- INSTRUCTION -
The required lines are those that contain "soap"; pull them out of the data and copy them.

*** Opening of RECORDS SHOWN ***

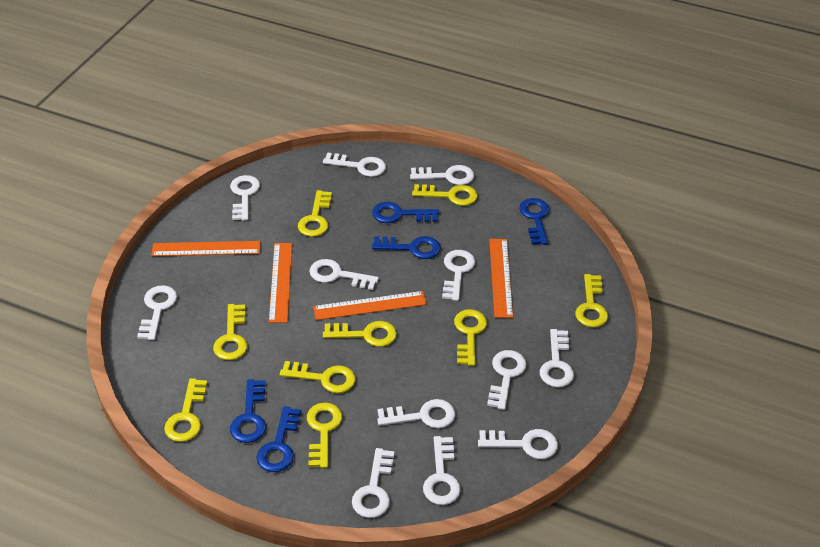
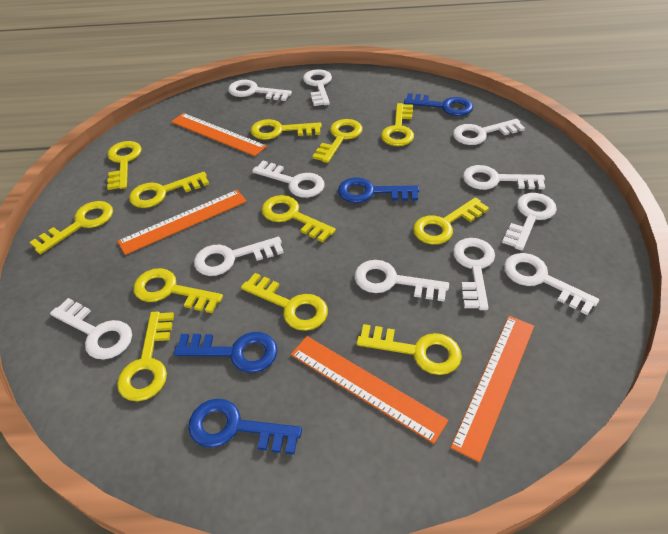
blue key: 5 -> 4
white key: 12 -> 11
yellow key: 9 -> 12

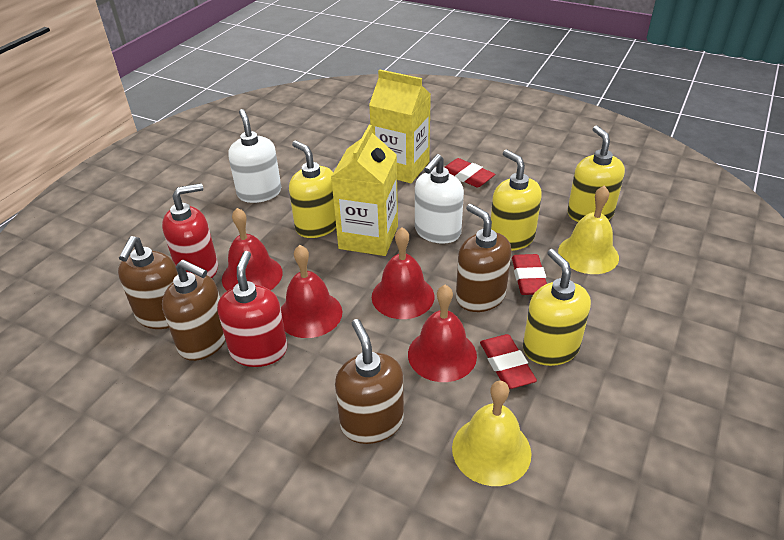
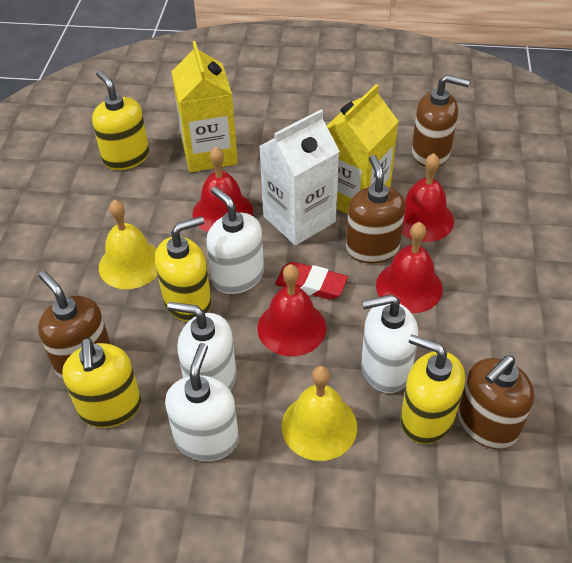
red eraser: 3 -> 1
red soap dispenser: 2 -> 0
white carton: 0 -> 1
white soap dispenser: 2 -> 4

*** Close of RECORDS SHOWN ***

- EXPECTED ANSWER -
red soap dispenser: 2 -> 0
white soap dispenser: 2 -> 4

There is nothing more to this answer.